▸ Activity: Write out, with no changes, every line starting at the one that contains "bowl (black) [717,330]" and ending at the last line of the data below. Leave pictures out.

▸ Exercise data:
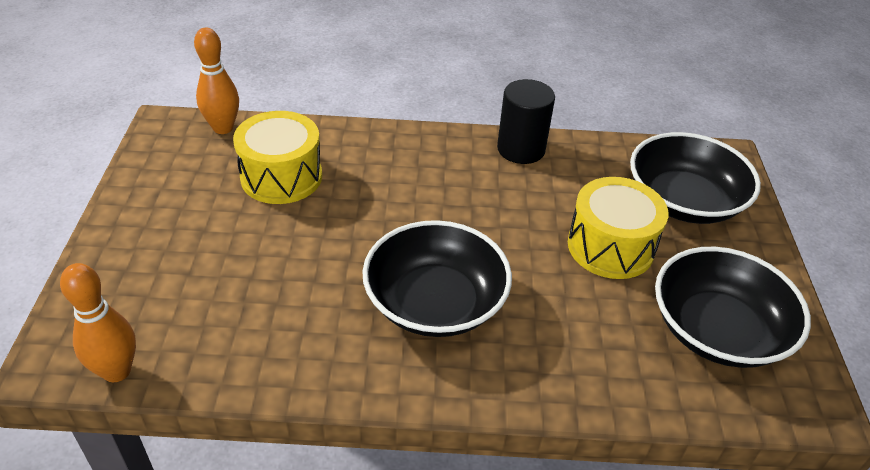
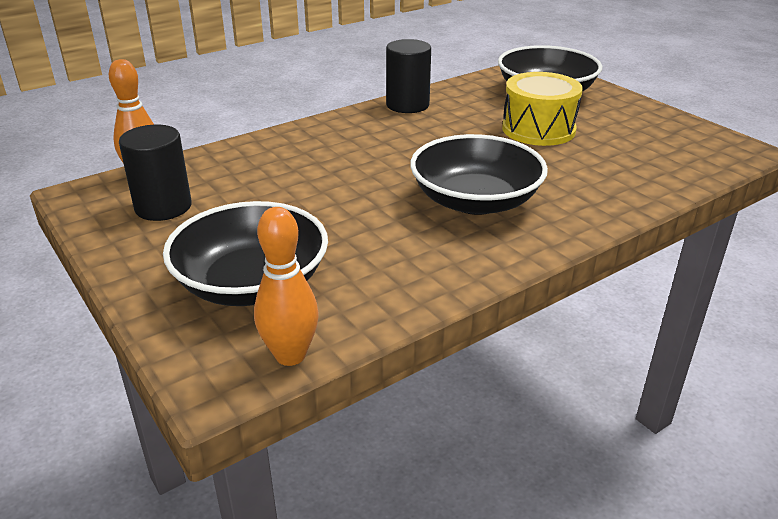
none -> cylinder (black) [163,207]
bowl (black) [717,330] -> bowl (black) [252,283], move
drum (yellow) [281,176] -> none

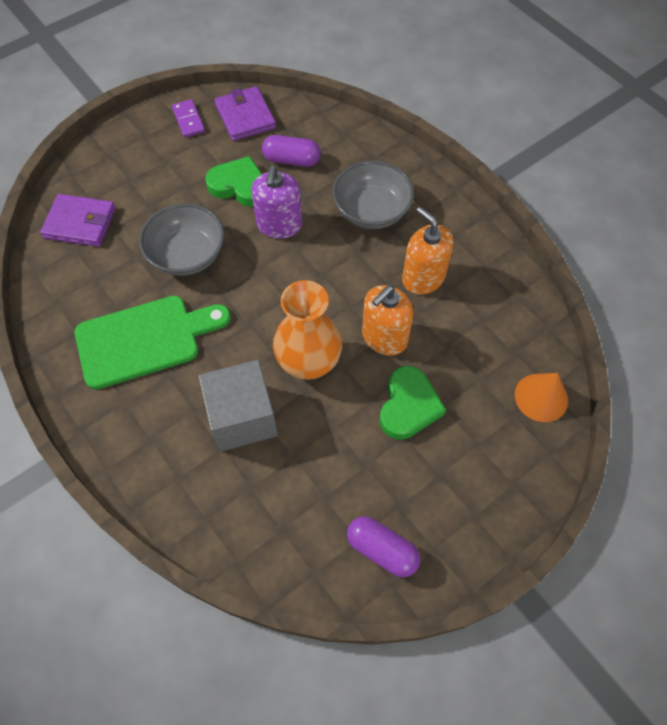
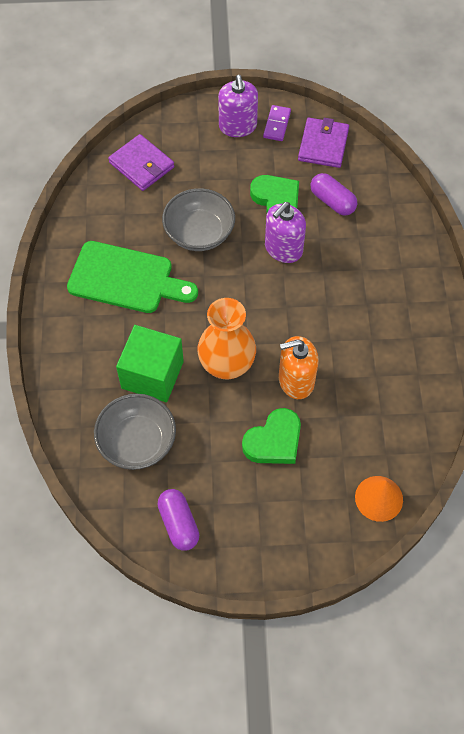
bowl (grey) [371,211] -> bowl (grey) [137,442], move
cube (grey) [242,417] -> cube (green) [152,375]
none -> soap dispenser (purple) [238,126]
soap dispenser (orange) [423,278] -> none

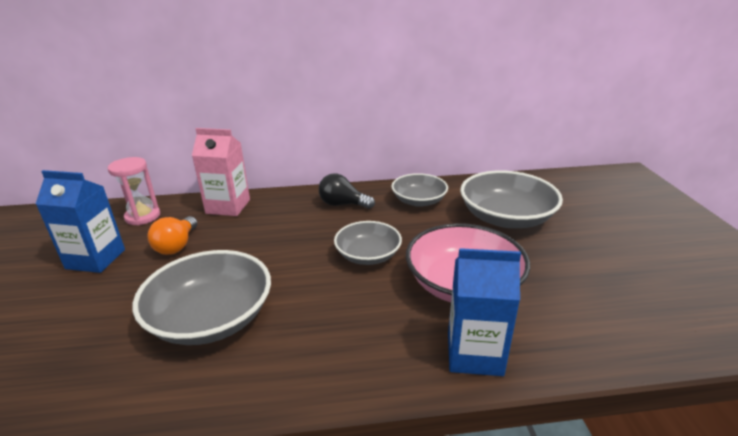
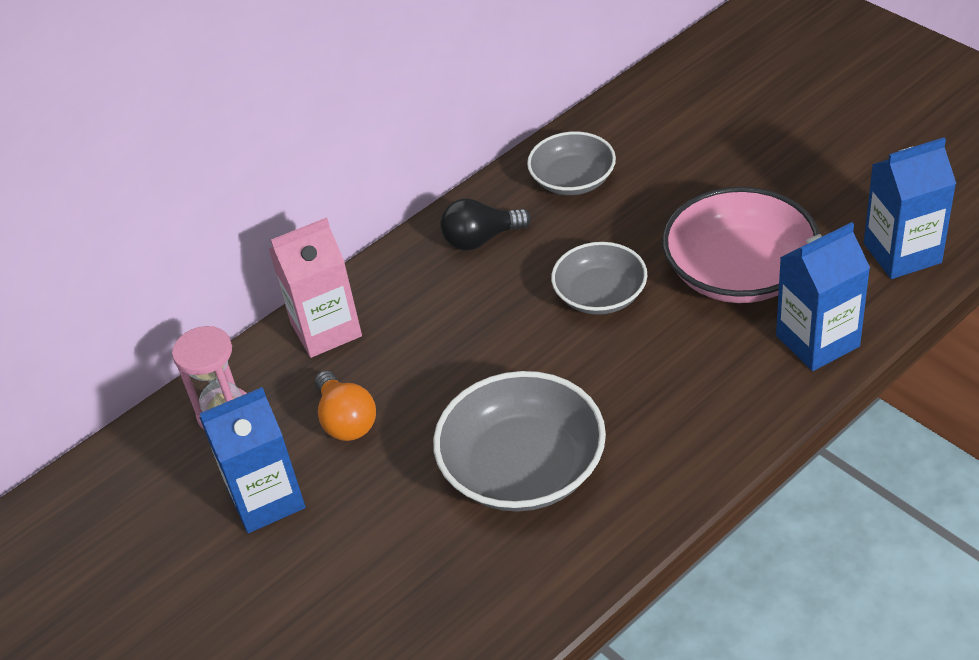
none -> carton (blue) [902,253]
bowl (grey) [506,217] -> none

▸ Written answer:
bowl (black) [717,330] -> bowl (black) [252,283], move
drum (yellow) [281,176] -> none

bowl (grey) [371,211] -> bowl (grey) [137,442], move
cube (grey) [242,417] -> cube (green) [152,375]
none -> soap dispenser (purple) [238,126]
soap dispenser (orange) [423,278] -> none

none -> carton (blue) [902,253]
bowl (grey) [506,217] -> none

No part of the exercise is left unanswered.